───── Material for this exercise ─────

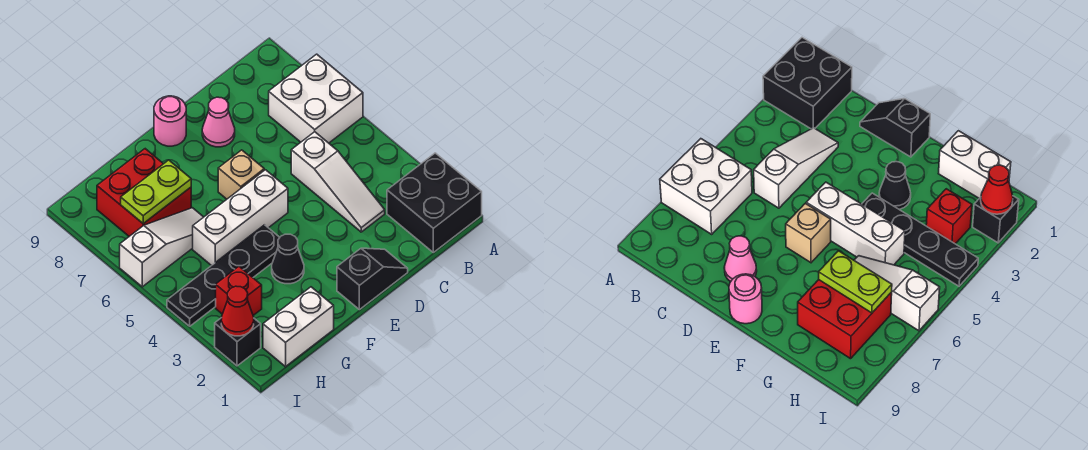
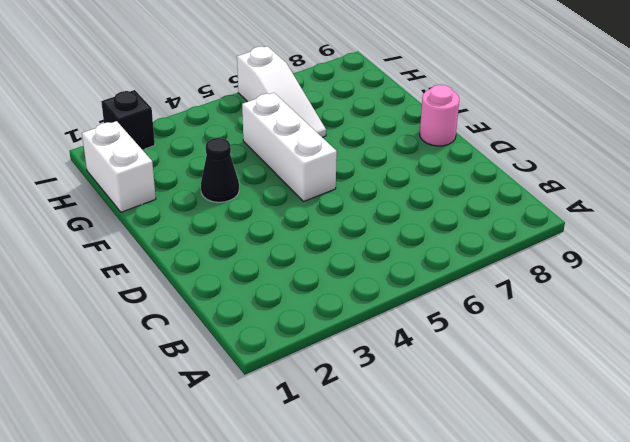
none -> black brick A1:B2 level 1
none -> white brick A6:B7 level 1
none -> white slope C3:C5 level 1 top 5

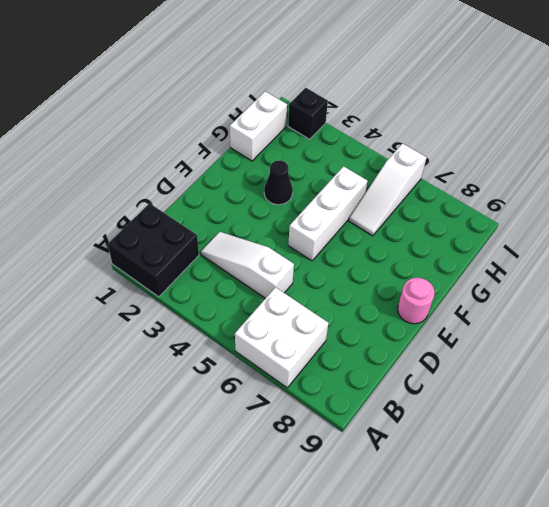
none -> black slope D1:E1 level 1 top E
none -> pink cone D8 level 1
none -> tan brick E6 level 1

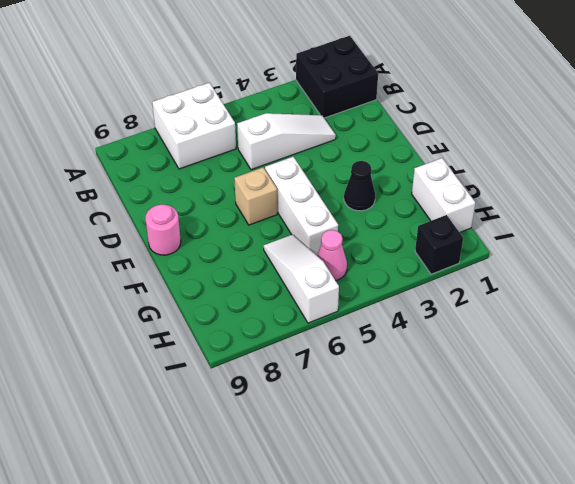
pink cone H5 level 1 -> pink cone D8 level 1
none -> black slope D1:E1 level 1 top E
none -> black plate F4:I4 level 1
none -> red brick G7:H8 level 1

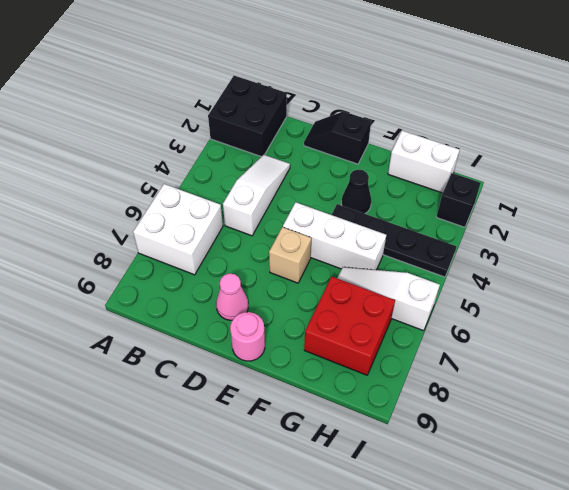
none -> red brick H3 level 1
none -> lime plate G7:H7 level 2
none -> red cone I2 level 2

─────
───── Material for this exercise ─────

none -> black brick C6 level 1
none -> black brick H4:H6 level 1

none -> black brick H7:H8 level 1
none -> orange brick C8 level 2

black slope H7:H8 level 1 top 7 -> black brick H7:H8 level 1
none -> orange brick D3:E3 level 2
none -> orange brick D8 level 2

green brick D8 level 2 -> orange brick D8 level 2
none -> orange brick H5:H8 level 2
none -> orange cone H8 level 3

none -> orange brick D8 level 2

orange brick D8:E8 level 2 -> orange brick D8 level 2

─────
───── Material for this exercise ─────

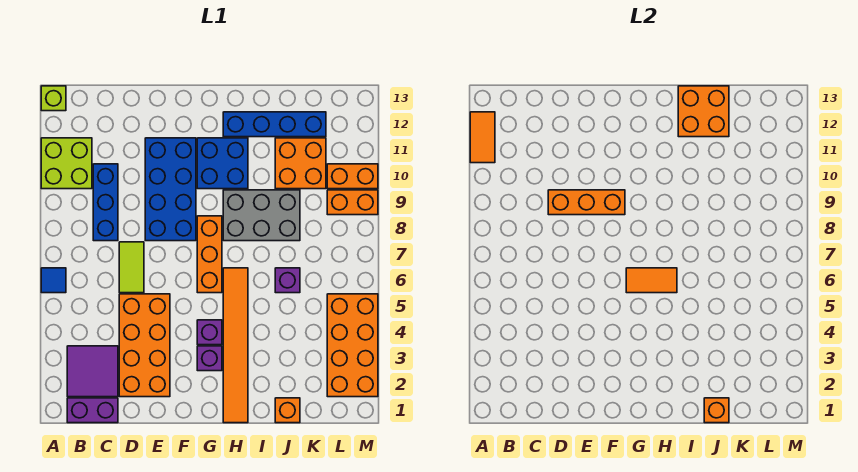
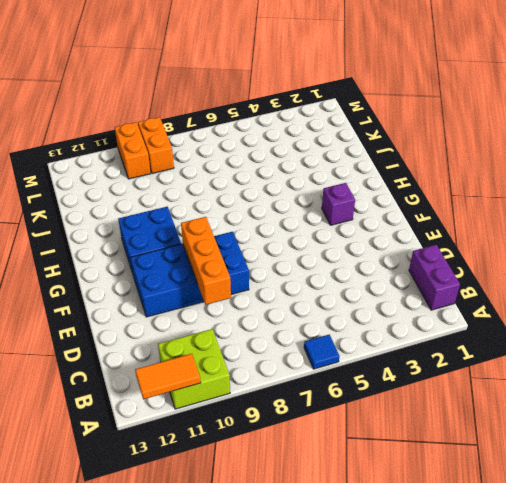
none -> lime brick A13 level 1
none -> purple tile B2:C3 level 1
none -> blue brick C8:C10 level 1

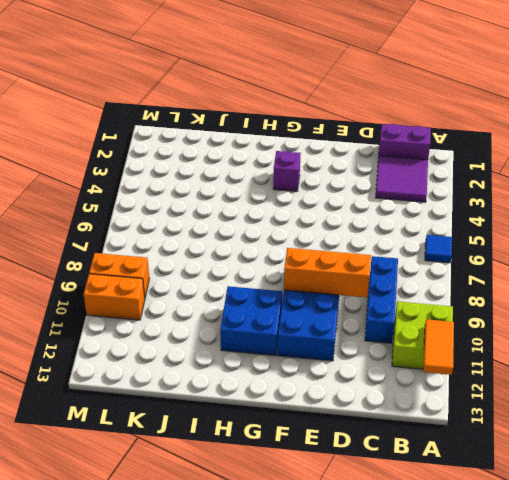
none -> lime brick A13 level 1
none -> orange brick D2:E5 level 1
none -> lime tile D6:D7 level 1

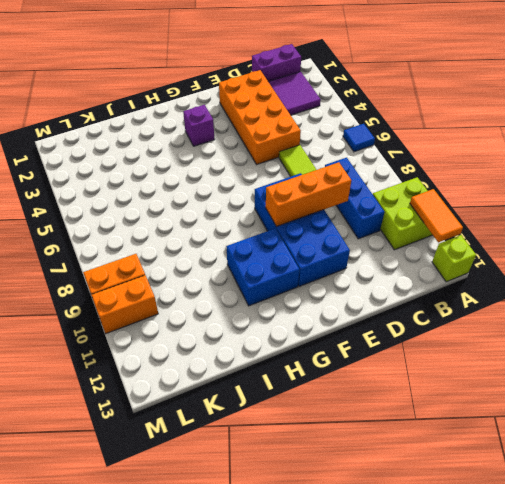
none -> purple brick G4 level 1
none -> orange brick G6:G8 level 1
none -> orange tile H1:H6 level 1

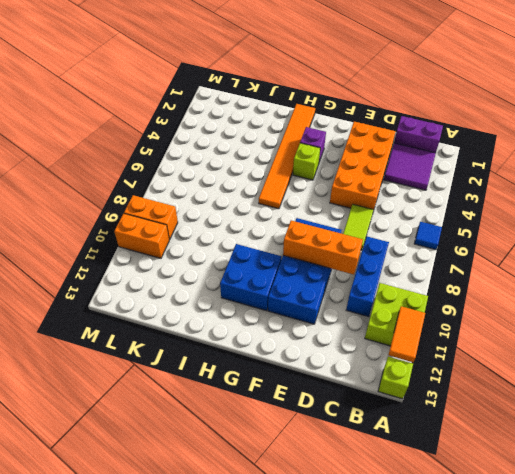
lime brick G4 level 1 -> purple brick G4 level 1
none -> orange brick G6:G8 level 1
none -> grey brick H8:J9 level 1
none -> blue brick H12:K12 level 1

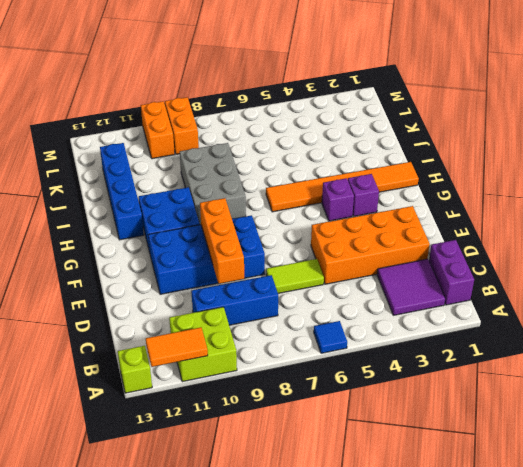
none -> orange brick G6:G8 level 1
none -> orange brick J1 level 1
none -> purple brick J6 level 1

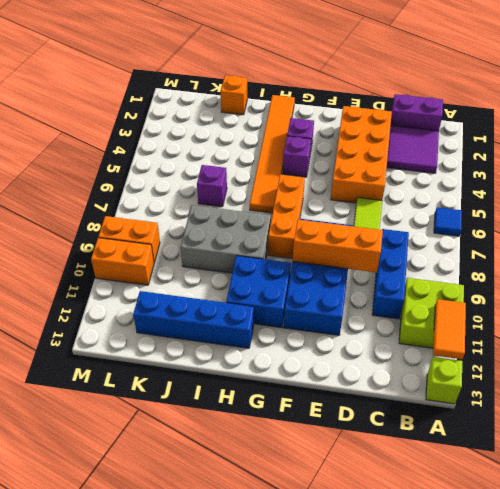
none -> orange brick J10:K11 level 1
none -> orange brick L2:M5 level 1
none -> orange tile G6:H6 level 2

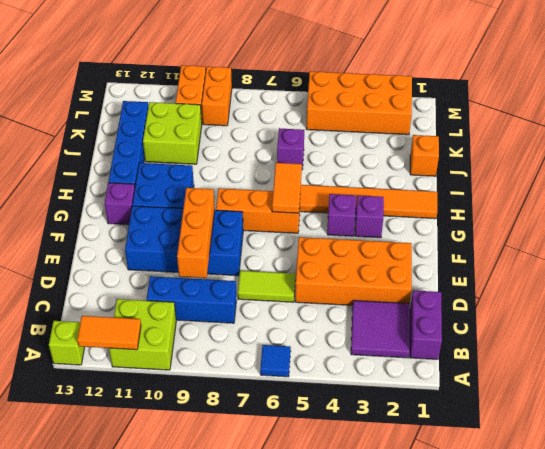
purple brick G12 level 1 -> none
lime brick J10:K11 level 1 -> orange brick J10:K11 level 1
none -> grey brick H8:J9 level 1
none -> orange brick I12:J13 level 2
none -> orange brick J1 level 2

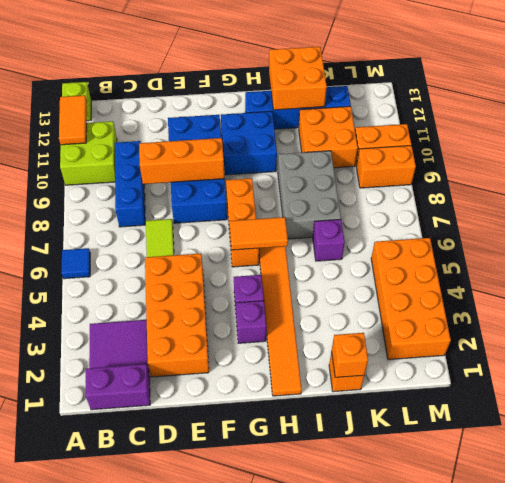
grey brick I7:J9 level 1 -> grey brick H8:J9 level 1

─────

== What you need to do ==
Which lines of the data include the string "pink"? Copy each of them.

== Solution to this exercise ==
none -> pink cone D8 level 1
pink cone H5 level 1 -> pink cone D8 level 1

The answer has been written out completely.